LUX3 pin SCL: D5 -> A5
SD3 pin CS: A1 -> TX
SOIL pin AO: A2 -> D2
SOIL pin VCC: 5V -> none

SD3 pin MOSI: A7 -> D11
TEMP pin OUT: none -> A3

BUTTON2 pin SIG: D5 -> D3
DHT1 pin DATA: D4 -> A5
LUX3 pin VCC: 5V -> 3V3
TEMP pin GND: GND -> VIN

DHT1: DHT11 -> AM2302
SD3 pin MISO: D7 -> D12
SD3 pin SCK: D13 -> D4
※ ※ ※
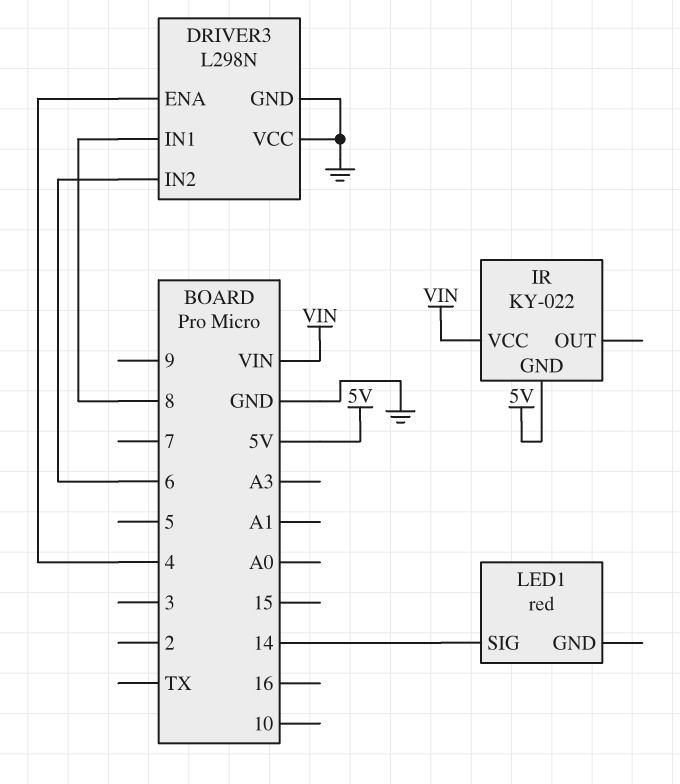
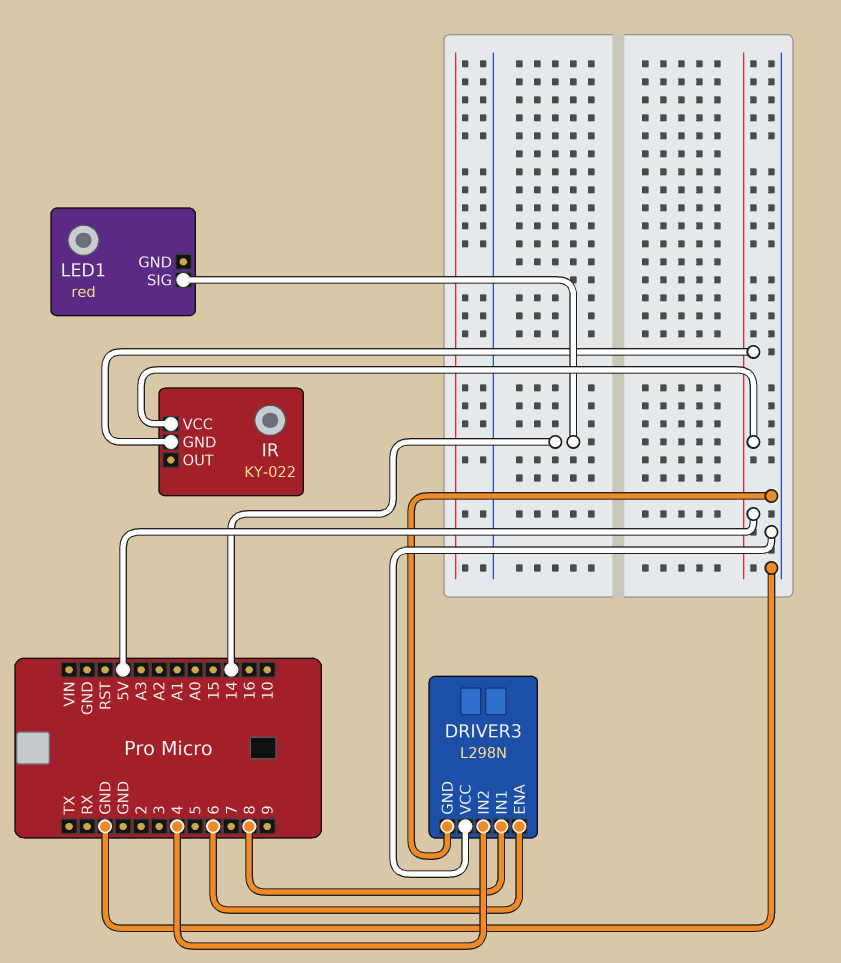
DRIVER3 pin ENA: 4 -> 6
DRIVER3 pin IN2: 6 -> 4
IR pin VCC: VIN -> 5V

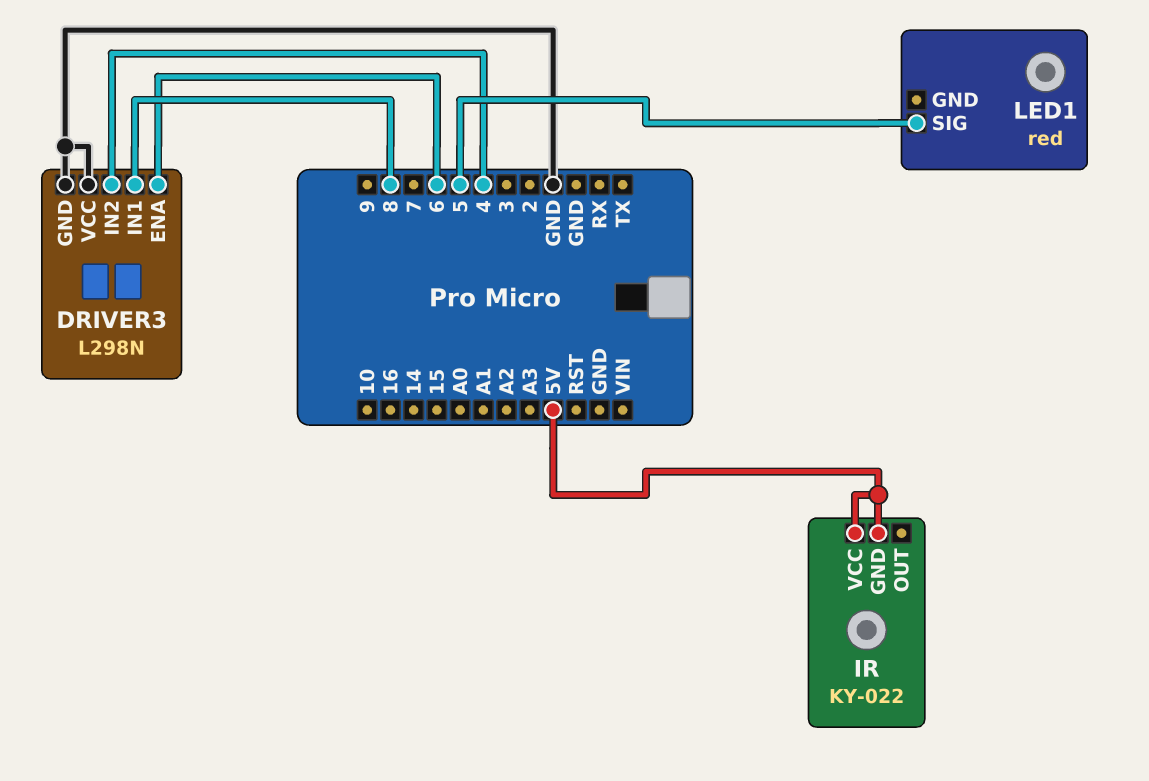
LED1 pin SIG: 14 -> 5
※ ※ ※
◆ **What you should do**: Above are the lines; repeat exactly the ones from the line containing "LUX3 pin SCL: D5 -> A5" down to the line containing "SD3 pin SCK: D13 -> D4", both inclusive.

◆ **Exercise output**:
LUX3 pin SCL: D5 -> A5
SD3 pin CS: A1 -> TX
SOIL pin AO: A2 -> D2
SOIL pin VCC: 5V -> none

SD3 pin MOSI: A7 -> D11
TEMP pin OUT: none -> A3

BUTTON2 pin SIG: D5 -> D3
DHT1 pin DATA: D4 -> A5
LUX3 pin VCC: 5V -> 3V3
TEMP pin GND: GND -> VIN

DHT1: DHT11 -> AM2302
SD3 pin MISO: D7 -> D12
SD3 pin SCK: D13 -> D4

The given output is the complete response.